(Beginning of DATASET RECORDS)
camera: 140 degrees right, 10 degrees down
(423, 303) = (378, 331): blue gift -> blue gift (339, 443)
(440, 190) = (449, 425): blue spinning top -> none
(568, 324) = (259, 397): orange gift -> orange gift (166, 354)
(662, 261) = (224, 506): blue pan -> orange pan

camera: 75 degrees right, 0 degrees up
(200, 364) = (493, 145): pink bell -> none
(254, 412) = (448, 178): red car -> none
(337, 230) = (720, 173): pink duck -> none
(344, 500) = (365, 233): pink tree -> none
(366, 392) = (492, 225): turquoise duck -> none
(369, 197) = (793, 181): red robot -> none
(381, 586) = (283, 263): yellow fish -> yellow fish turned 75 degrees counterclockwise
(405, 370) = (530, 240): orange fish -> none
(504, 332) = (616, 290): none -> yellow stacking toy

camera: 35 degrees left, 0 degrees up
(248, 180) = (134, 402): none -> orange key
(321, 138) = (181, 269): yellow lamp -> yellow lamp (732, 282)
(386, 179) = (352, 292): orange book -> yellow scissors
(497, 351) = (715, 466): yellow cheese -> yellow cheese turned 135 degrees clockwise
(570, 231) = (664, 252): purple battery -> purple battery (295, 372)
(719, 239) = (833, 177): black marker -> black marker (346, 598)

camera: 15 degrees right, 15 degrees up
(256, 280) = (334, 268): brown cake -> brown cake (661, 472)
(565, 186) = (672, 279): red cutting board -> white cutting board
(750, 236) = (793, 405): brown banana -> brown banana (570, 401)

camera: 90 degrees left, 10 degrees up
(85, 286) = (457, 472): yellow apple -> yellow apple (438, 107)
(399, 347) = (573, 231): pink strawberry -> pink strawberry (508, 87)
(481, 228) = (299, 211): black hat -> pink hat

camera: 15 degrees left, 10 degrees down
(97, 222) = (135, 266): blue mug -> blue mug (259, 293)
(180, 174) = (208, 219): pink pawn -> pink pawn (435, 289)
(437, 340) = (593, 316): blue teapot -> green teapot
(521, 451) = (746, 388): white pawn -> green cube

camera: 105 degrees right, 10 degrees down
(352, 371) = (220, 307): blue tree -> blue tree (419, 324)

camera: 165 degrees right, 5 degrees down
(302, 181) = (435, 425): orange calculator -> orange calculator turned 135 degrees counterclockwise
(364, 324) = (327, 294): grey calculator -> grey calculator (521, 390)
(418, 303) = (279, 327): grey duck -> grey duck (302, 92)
(End of DATASET RECORDS)
#### [YOUR TASK]
Find the line that contains "(85, 286) = (457, 472): yellow". Repeat it and every line after it, exactly as written, up to and including the last line of the records above.

#### [TASK RESULT]
(85, 286) = (457, 472): yellow apple -> yellow apple (438, 107)
(399, 347) = (573, 231): pink strawberry -> pink strawberry (508, 87)
(481, 228) = (299, 211): black hat -> pink hat

camera: 15 degrees left, 10 degrees down
(97, 222) = (135, 266): blue mug -> blue mug (259, 293)
(180, 174) = (208, 219): pink pawn -> pink pawn (435, 289)
(437, 340) = (593, 316): blue teapot -> green teapot
(521, 451) = (746, 388): white pawn -> green cube

camera: 105 degrees right, 10 degrees down
(352, 371) = (220, 307): blue tree -> blue tree (419, 324)

camera: 165 degrees right, 5 degrees down
(302, 181) = (435, 425): orange calculator -> orange calculator turned 135 degrees counterclockwise
(364, 324) = (327, 294): grey calculator -> grey calculator (521, 390)
(418, 303) = (279, 327): grey duck -> grey duck (302, 92)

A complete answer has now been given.